Work instructions:
The entries are to be printed again word for word, but no picture may appear.

Recorded data:
________________
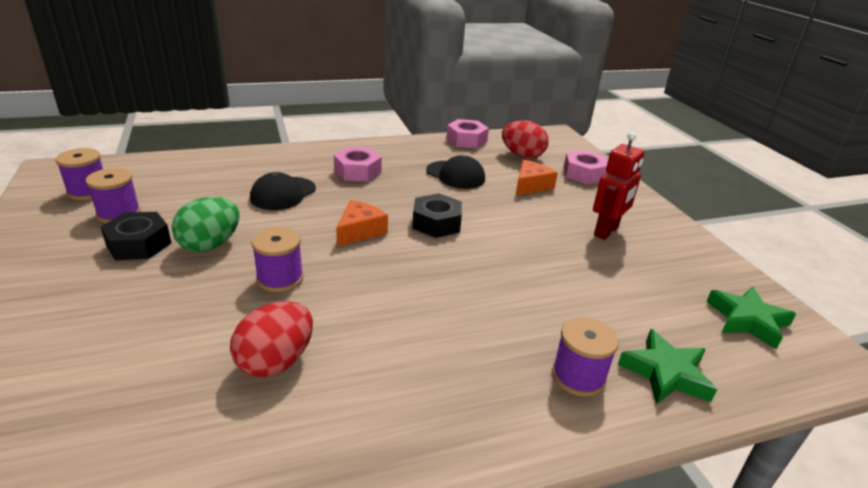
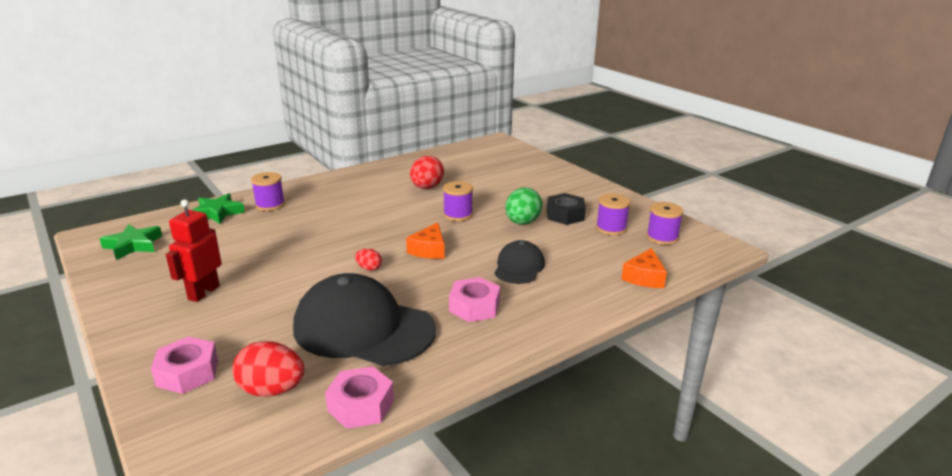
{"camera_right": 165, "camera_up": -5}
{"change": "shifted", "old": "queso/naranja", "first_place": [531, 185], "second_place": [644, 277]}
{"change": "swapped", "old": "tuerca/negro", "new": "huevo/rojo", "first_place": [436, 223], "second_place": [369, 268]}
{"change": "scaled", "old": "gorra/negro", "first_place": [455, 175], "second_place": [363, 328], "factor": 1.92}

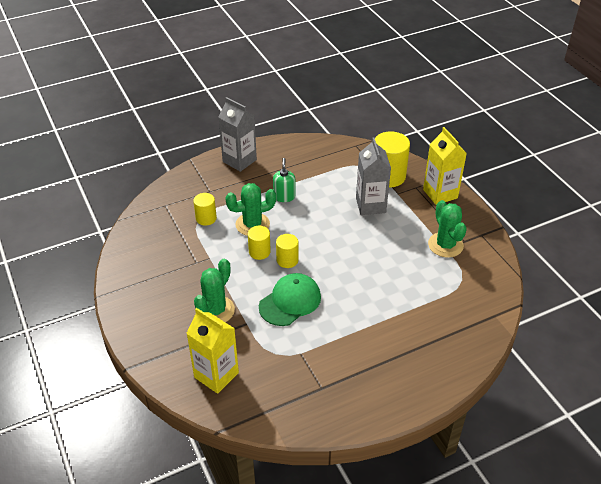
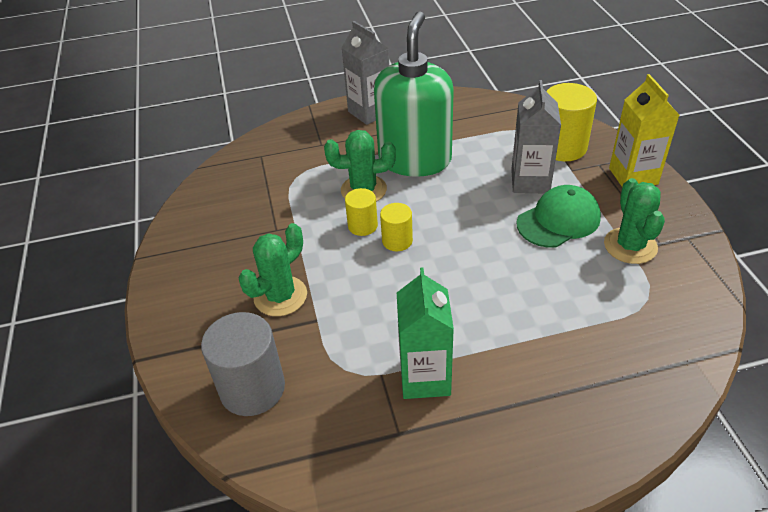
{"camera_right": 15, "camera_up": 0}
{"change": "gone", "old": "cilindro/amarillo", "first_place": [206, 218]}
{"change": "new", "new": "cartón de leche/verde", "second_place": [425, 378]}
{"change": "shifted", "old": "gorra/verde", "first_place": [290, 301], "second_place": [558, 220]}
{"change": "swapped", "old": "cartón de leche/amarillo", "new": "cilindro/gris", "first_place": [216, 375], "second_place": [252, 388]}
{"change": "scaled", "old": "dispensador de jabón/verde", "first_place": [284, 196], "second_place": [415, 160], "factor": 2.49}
________________
The completed task:
{"camera_right": 165, "camera_up": -5}
{"change": "shifted", "old": "queso/naranja", "first_place": [531, 185], "second_place": [644, 277]}
{"change": "swapped", "old": "tuerca/negro", "new": "huevo/rojo", "first_place": [436, 223], "second_place": [369, 268]}
{"change": "scaled", "old": "gorra/negro", "first_place": [455, 175], "second_place": [363, 328], "factor": 1.92}

{"camera_right": 15, "camera_up": 0}
{"change": "gone", "old": "cilindro/amarillo", "first_place": [206, 218]}
{"change": "new", "new": "cartón de leche/verde", "second_place": [425, 378]}
{"change": "shifted", "old": "gorra/verde", "first_place": [290, 301], "second_place": [558, 220]}
{"change": "swapped", "old": "cartón de leche/amarillo", "new": "cilindro/gris", "first_place": [216, 375], "second_place": [252, 388]}
{"change": "scaled", "old": "dispensador de jabón/verde", "first_place": [284, 196], "second_place": [415, 160], "factor": 2.49}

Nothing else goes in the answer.